## [Data extracts]

- Opening Delimiter -

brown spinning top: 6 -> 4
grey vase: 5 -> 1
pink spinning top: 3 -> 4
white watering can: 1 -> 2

- Closing Delimiter -
- Opening Delimiter -

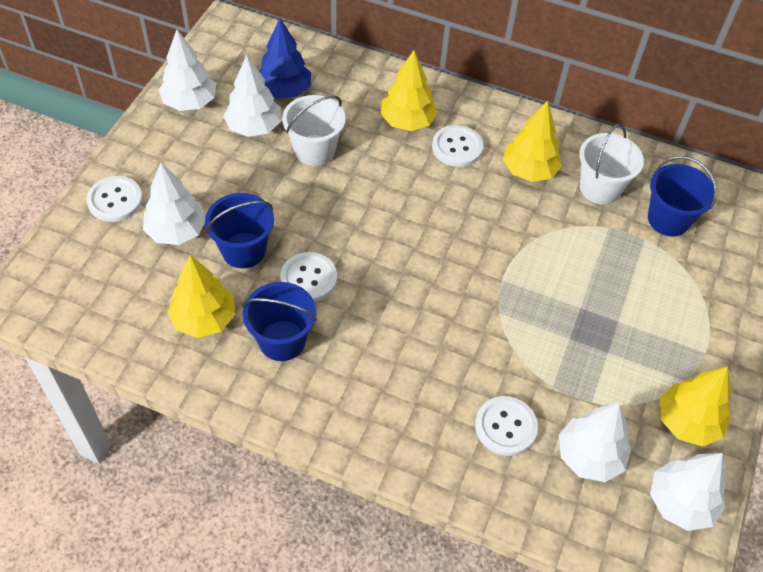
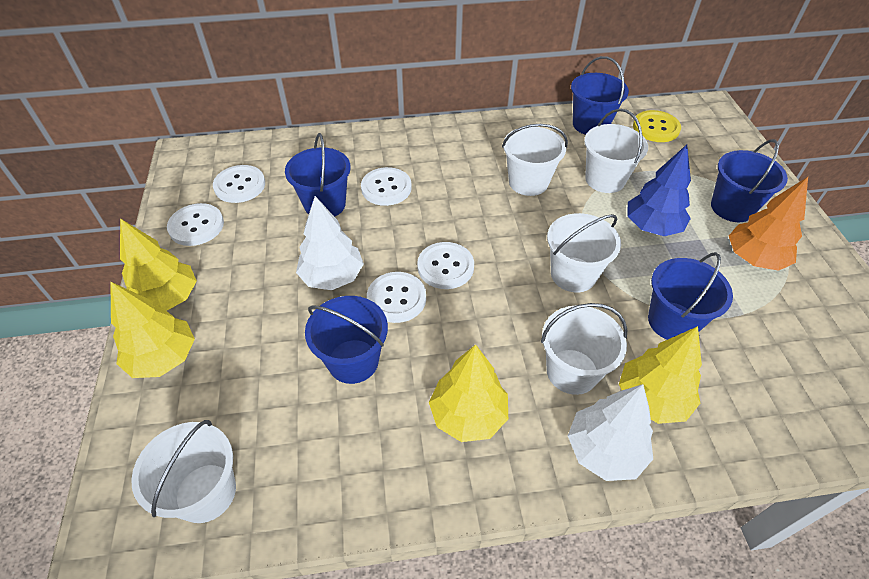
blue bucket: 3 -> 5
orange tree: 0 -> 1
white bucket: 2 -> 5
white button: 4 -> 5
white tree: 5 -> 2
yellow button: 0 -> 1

- Closing Delimiter -

## [Work to complete]
Out of the listing above, reproduce exactly the lines from the one with "orange tree: 0 -> 1" up to and including the one with "yellow button: 0 -> 1".

## [Task output]
orange tree: 0 -> 1
white bucket: 2 -> 5
white button: 4 -> 5
white tree: 5 -> 2
yellow button: 0 -> 1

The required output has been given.